- [Object displacement listings]:

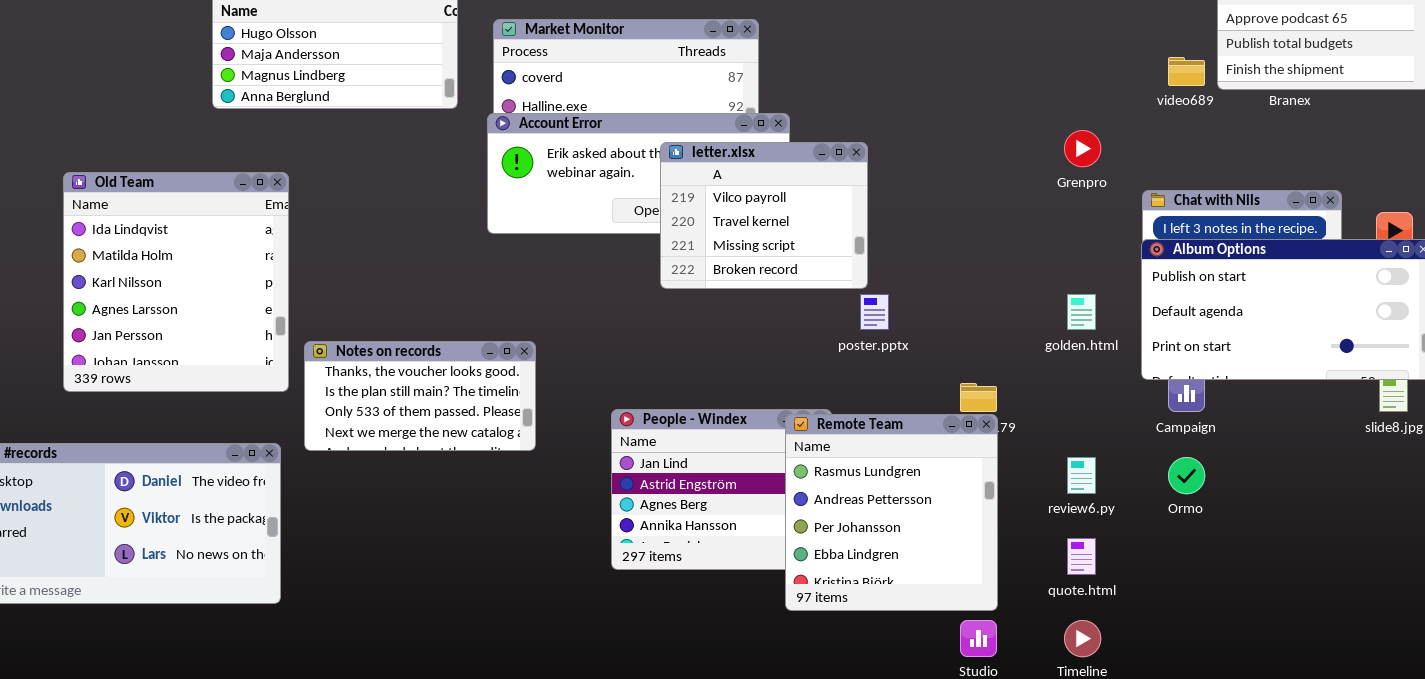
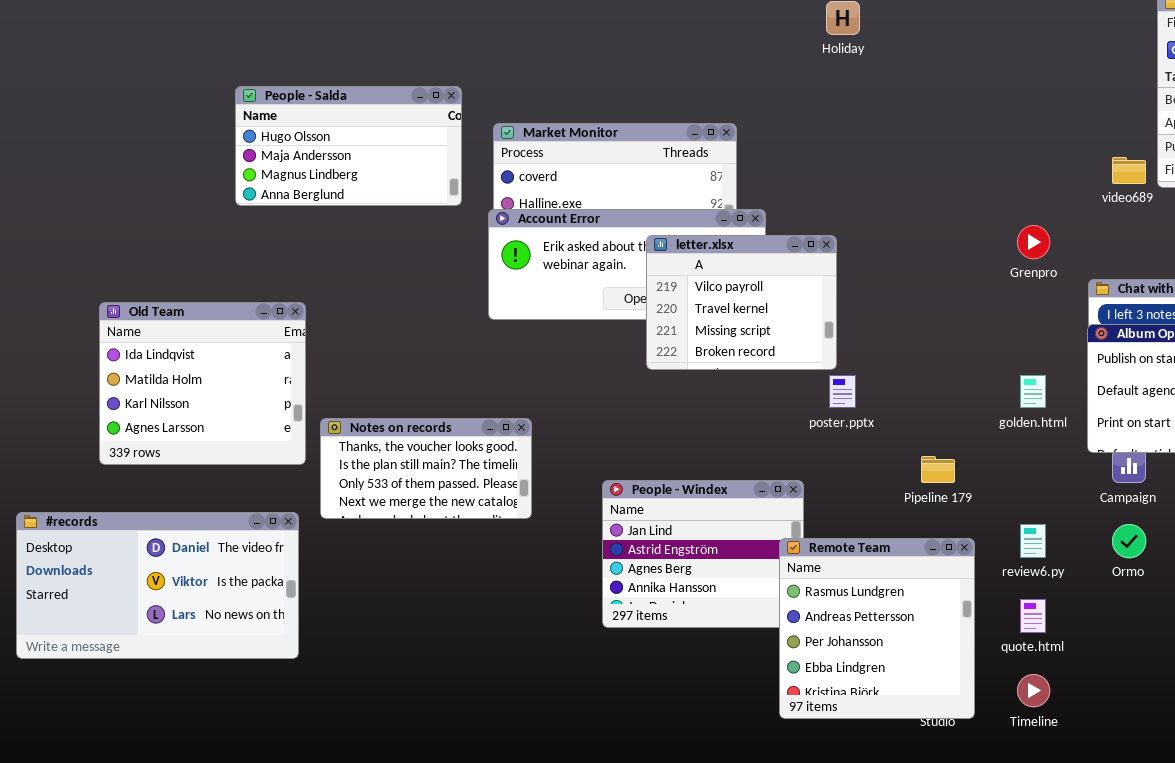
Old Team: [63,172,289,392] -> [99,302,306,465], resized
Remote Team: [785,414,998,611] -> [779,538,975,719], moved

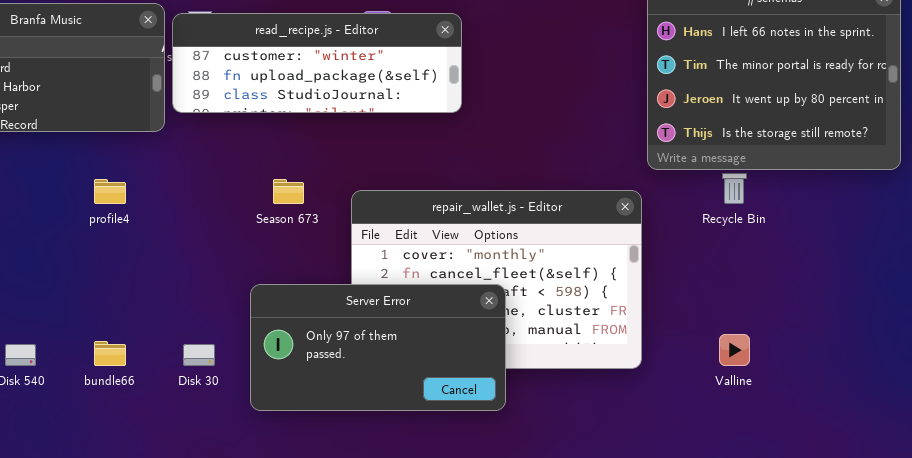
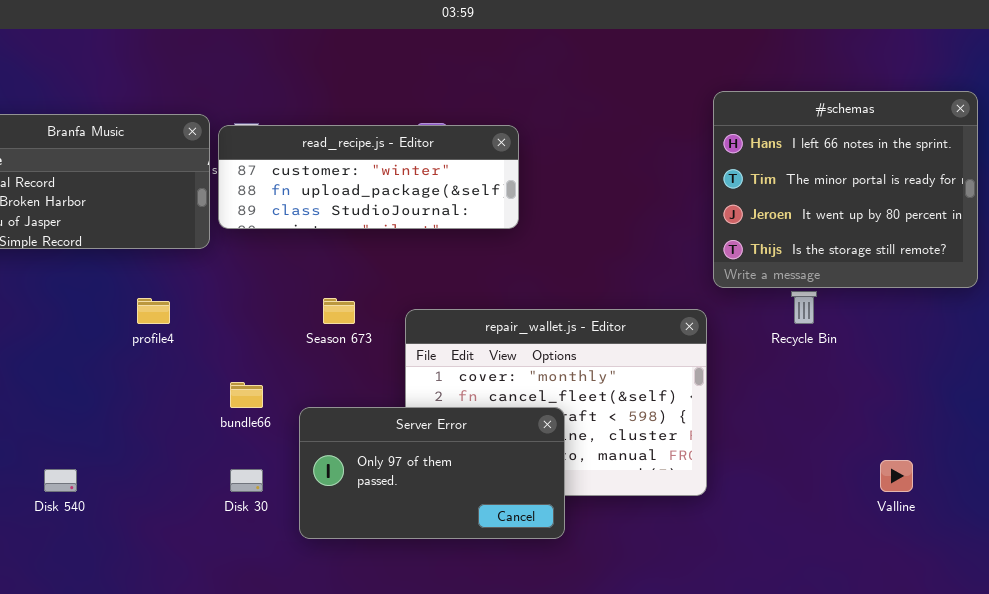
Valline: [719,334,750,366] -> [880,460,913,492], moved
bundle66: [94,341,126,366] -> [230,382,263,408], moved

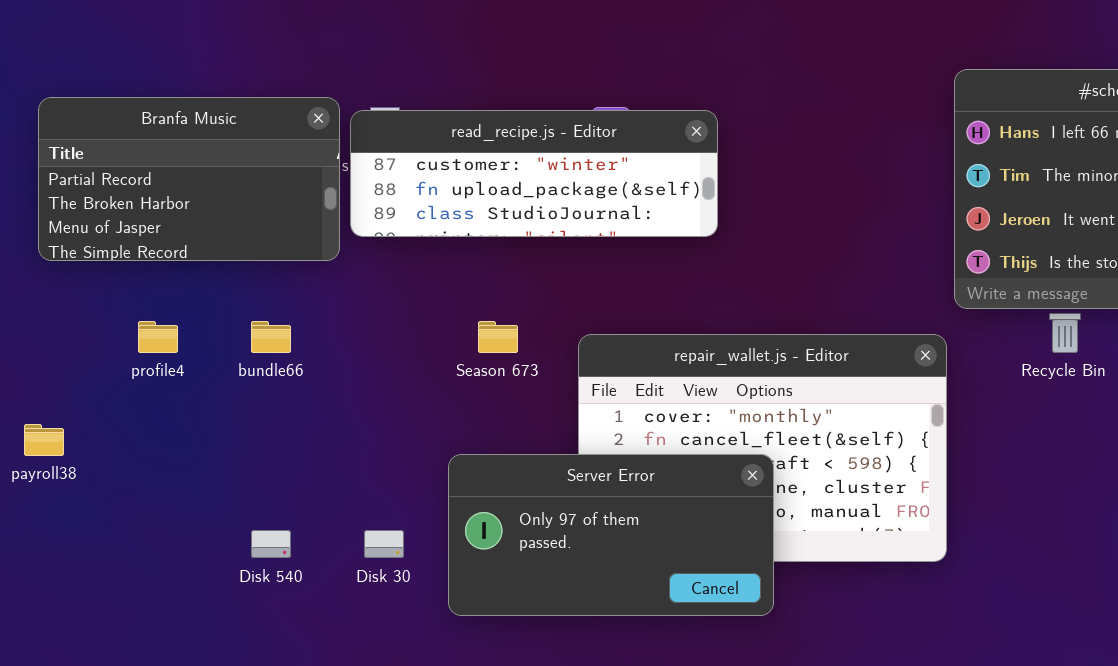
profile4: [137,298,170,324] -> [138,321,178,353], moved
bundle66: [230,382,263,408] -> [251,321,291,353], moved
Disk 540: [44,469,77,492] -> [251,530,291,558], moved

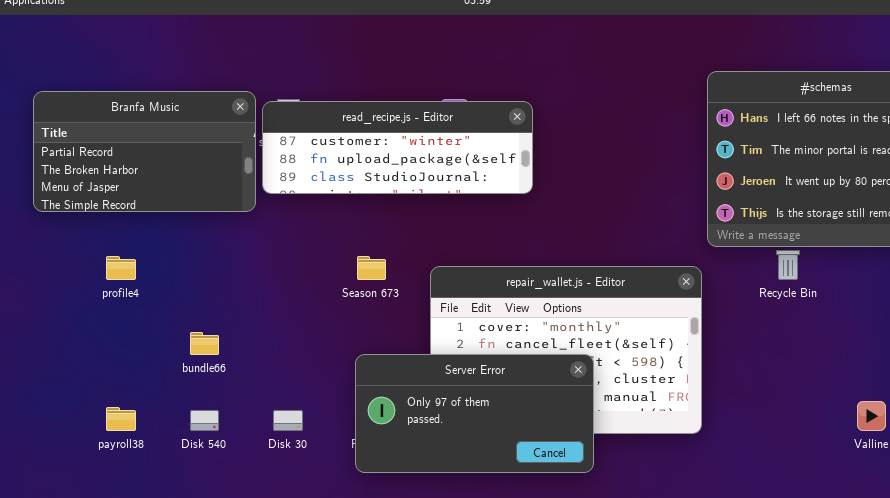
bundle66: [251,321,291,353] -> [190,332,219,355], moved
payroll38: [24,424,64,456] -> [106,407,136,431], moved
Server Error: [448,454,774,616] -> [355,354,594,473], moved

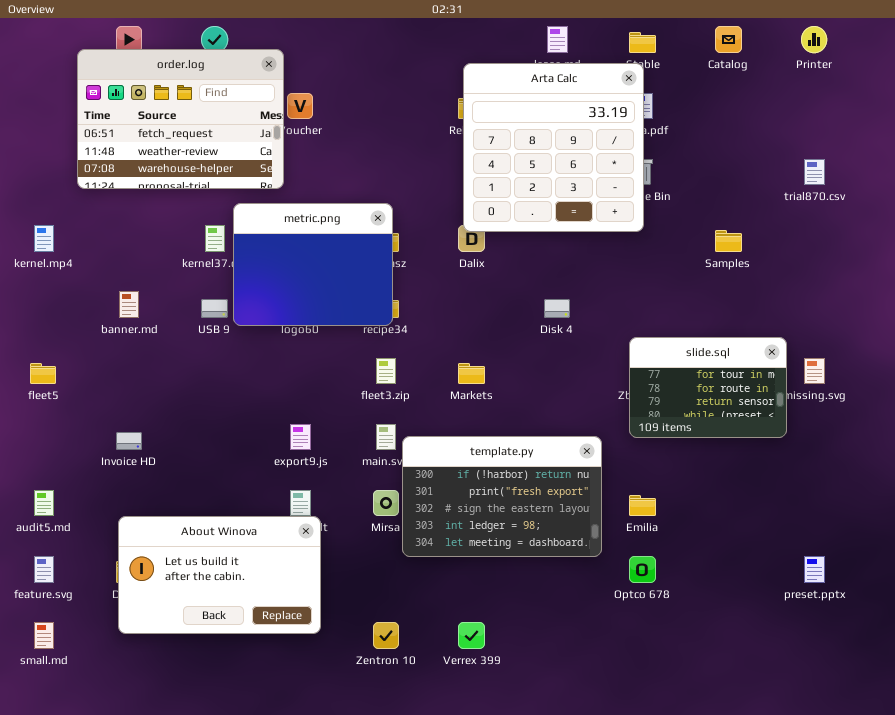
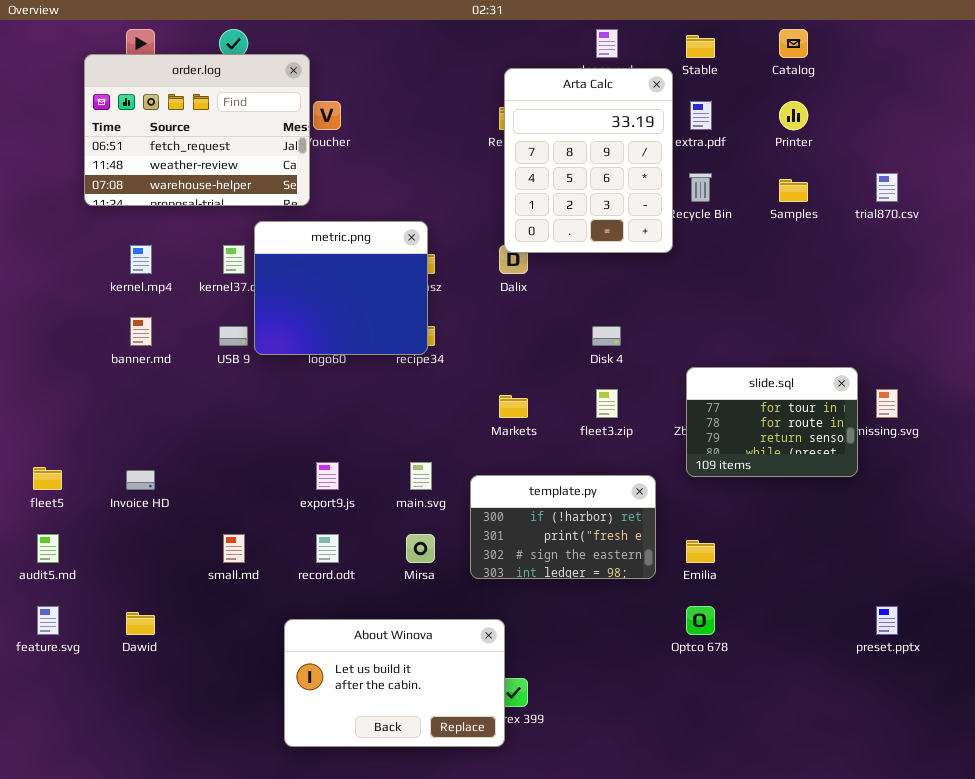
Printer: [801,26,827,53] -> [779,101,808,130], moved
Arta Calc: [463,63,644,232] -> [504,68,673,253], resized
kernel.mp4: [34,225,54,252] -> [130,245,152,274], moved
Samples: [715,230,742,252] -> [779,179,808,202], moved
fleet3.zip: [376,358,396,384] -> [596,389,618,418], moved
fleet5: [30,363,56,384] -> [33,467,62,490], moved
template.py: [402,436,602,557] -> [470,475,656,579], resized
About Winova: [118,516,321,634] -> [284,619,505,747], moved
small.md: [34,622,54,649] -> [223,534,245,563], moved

- [Brief]:
Bring together all lines of the entries above in which the string "Team" occurs.

- [The answer]:
Old Team: [63,172,289,392] -> [99,302,306,465], resized
Remote Team: [785,414,998,611] -> [779,538,975,719], moved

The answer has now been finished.